**** RECORDS ****

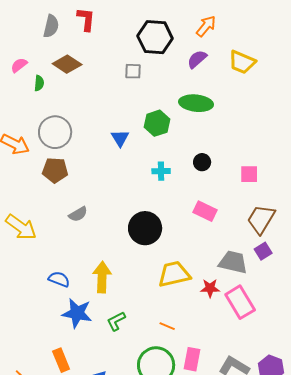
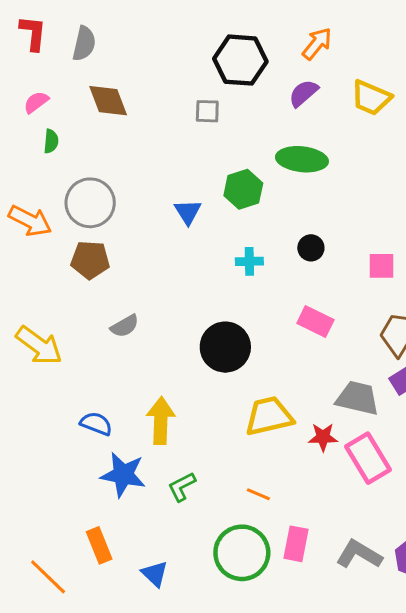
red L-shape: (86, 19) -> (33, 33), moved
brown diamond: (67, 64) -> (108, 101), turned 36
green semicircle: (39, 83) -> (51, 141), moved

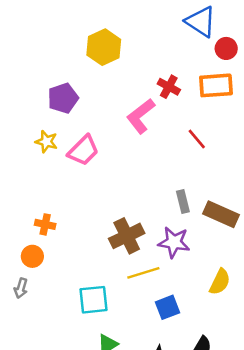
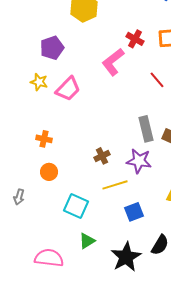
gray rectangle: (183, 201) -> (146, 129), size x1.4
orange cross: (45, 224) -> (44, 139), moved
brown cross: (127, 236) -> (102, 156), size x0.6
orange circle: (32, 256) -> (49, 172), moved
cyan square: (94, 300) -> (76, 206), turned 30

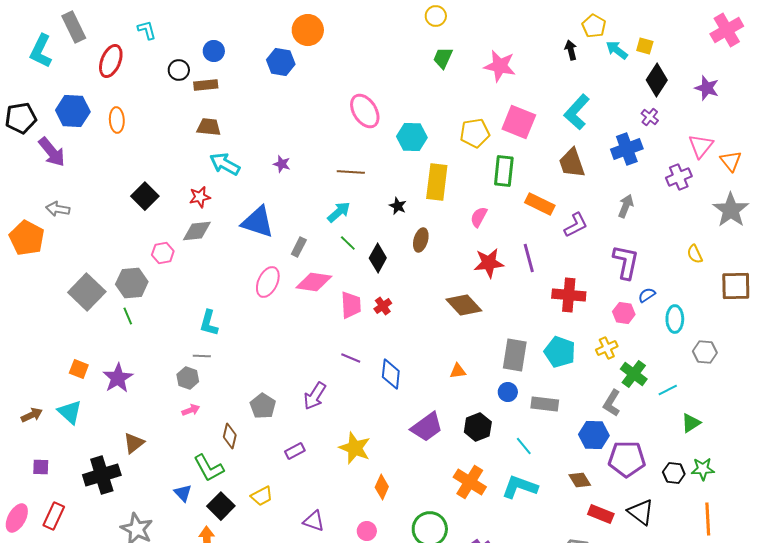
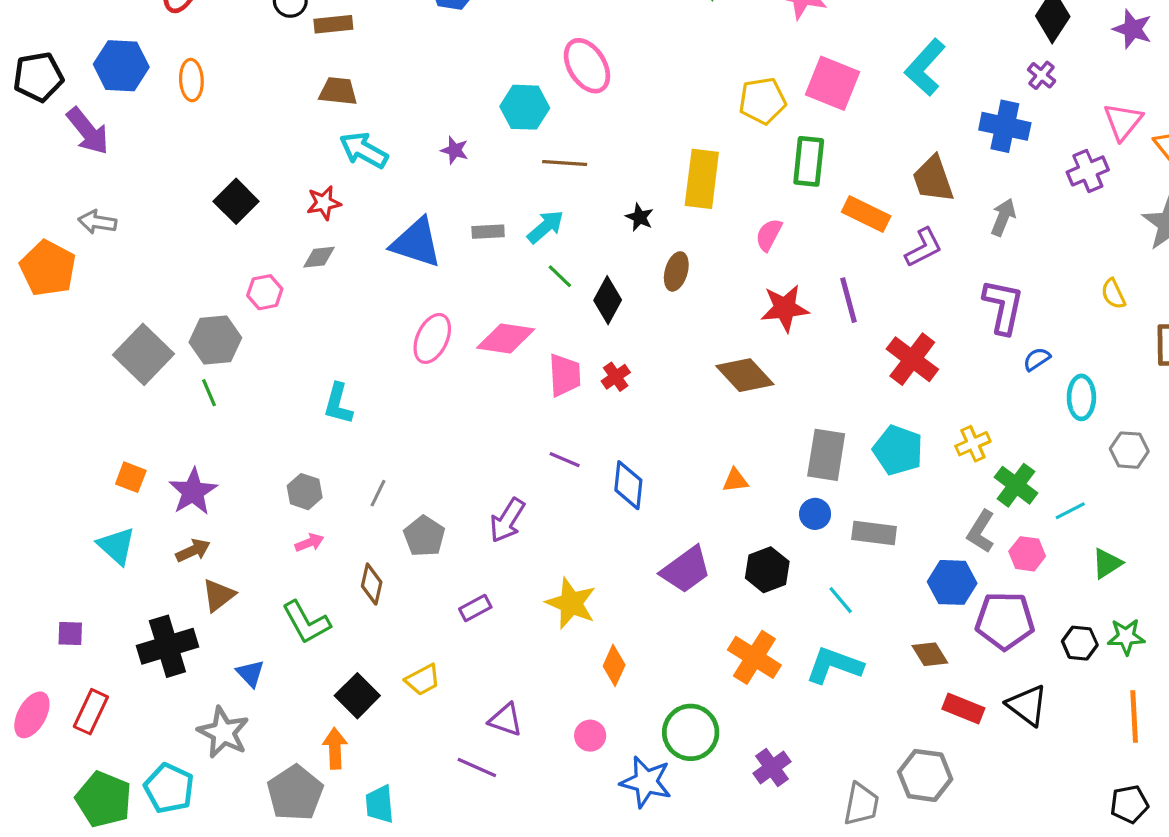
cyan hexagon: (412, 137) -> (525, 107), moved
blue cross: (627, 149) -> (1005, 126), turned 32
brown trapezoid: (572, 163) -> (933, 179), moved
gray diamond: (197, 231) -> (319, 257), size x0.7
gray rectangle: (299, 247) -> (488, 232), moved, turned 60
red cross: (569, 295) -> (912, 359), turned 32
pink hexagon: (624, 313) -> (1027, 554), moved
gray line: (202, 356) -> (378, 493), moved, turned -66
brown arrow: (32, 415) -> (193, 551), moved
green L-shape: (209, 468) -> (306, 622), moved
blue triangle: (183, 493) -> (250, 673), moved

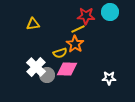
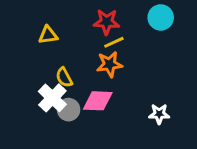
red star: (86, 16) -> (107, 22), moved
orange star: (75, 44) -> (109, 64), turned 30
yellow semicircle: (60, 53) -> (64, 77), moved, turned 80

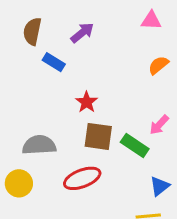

****
**** RECORDS ****

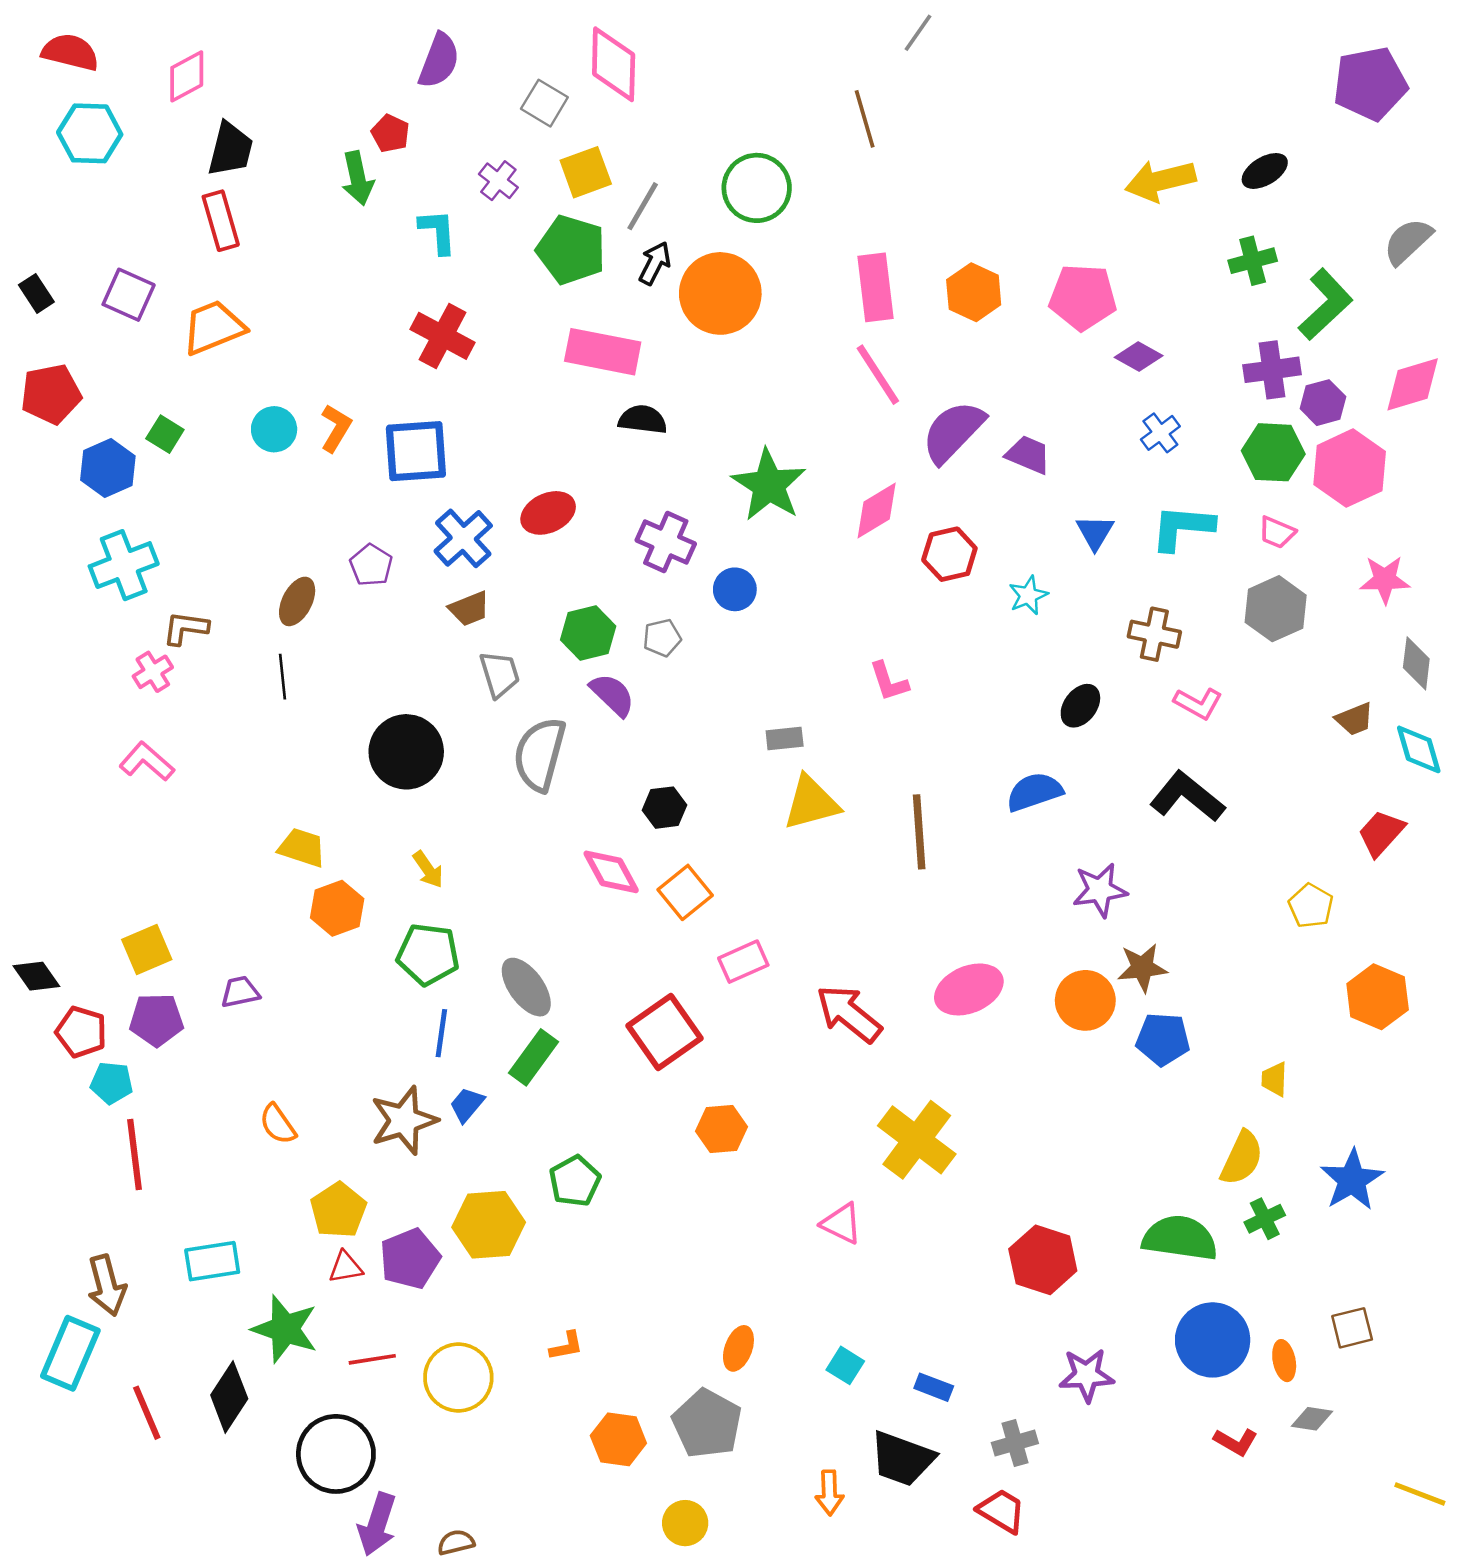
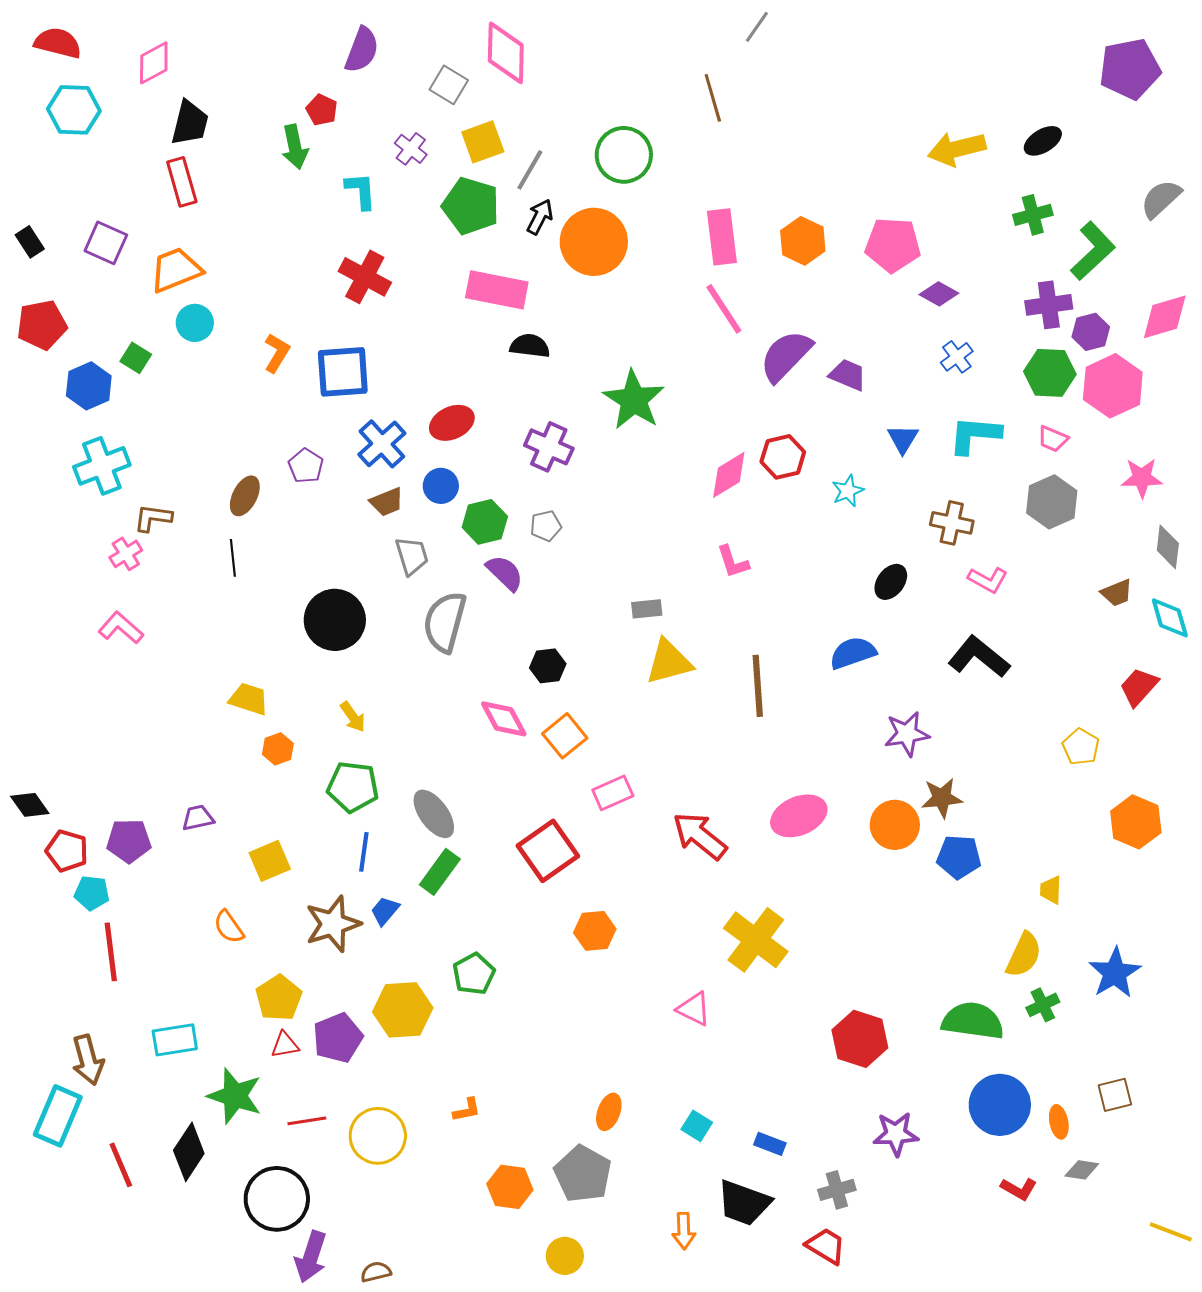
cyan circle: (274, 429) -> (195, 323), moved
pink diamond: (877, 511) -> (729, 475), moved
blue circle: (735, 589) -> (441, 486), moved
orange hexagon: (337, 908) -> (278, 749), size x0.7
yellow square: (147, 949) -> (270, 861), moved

****

▸ **WHAT THE EXERCISE ASKS**
When a line in the data contains the string "diamond", copy that line.

▸ **FINISHED TASK**
brown diamond: (67, 64) -> (108, 101), turned 36
gray diamond: (197, 231) -> (319, 257), size x0.7
pink diamond: (877, 511) -> (729, 475), moved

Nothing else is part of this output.